What the exercise asks: In the records that follow, find each line containing "none" and copy it.

Stored dataset items:

▼▼▼

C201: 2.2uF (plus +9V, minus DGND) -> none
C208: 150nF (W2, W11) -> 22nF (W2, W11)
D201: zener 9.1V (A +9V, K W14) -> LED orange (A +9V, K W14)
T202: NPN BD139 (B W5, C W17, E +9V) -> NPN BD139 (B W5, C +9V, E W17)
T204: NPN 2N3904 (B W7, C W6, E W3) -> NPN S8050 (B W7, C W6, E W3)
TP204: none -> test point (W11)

▲▲▲
▼▼▼

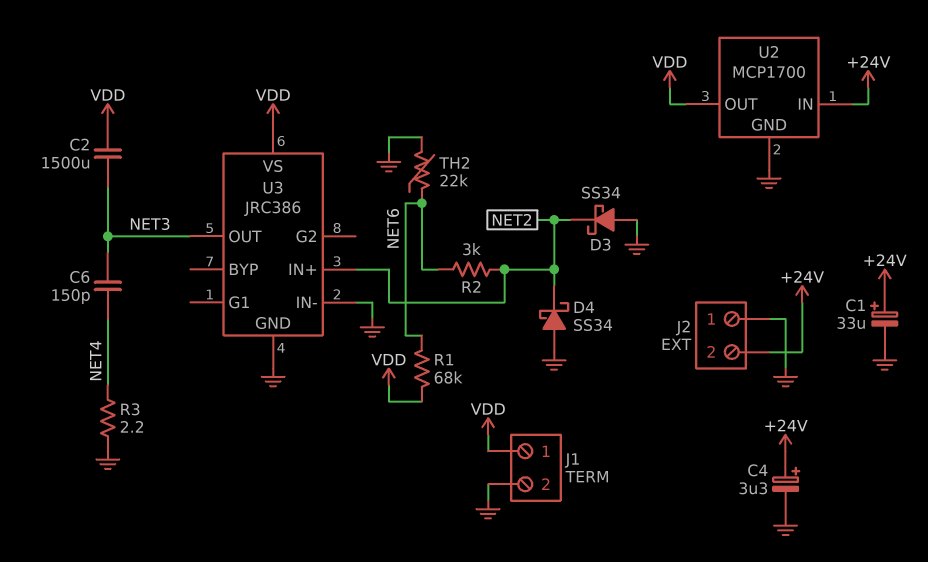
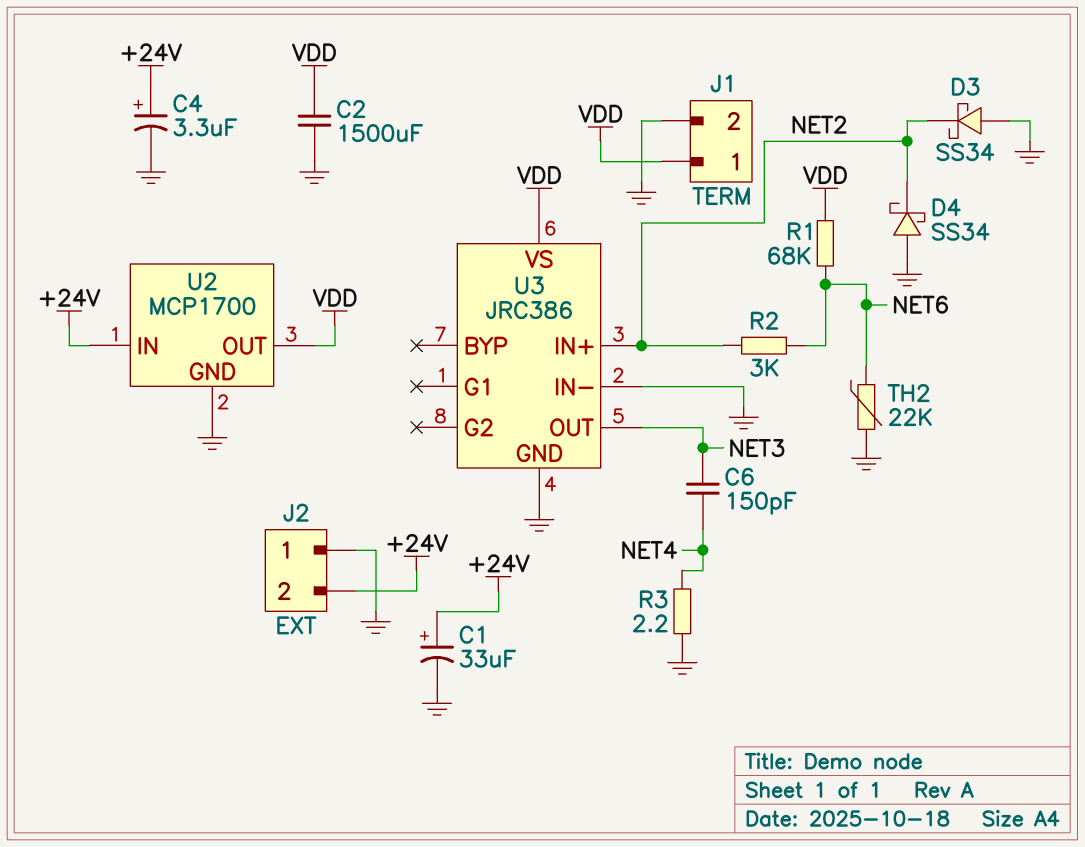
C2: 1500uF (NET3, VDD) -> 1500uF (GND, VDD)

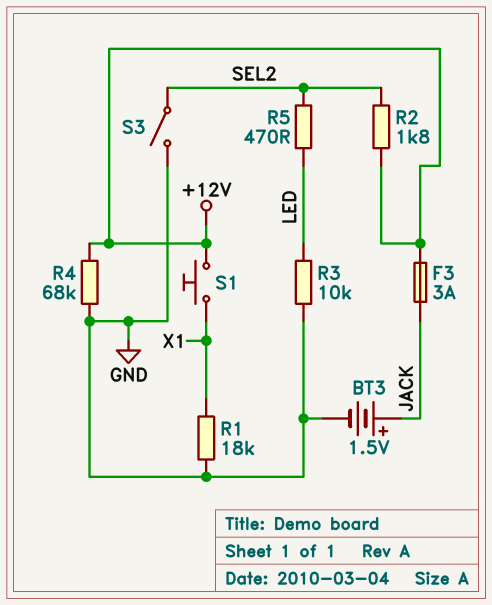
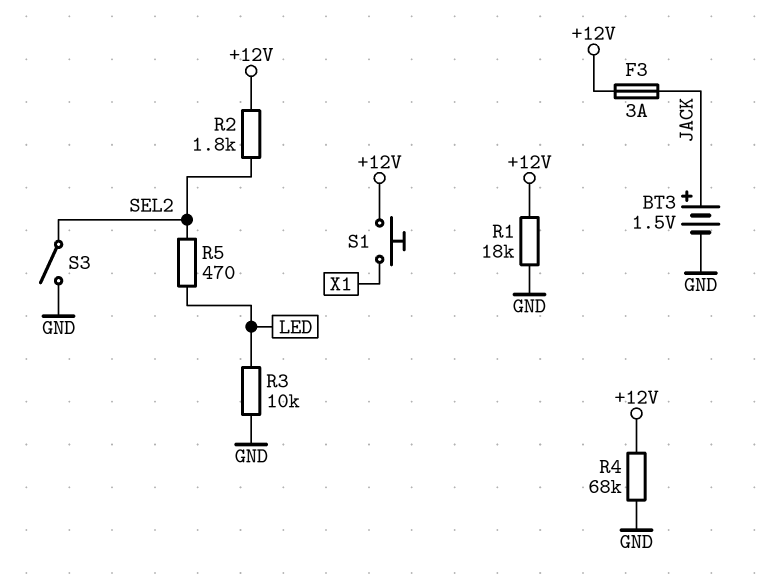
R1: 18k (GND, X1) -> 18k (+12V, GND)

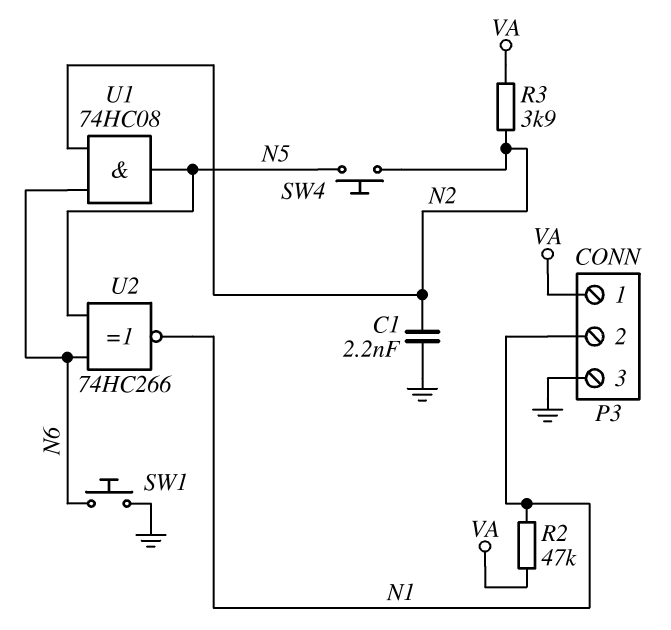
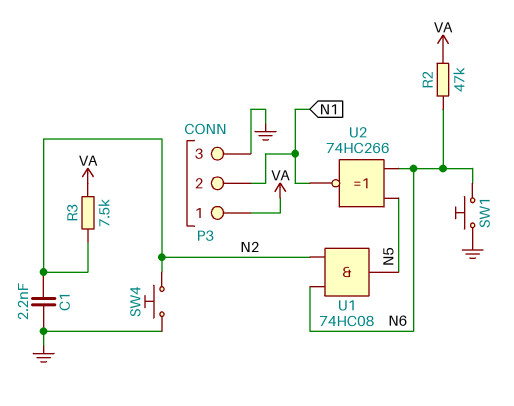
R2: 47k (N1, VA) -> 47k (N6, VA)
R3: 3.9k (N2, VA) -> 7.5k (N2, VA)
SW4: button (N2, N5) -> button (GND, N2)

▲▲▲

The completed task:
C201: 2.2uF (plus +9V, minus DGND) -> none
TP204: none -> test point (W11)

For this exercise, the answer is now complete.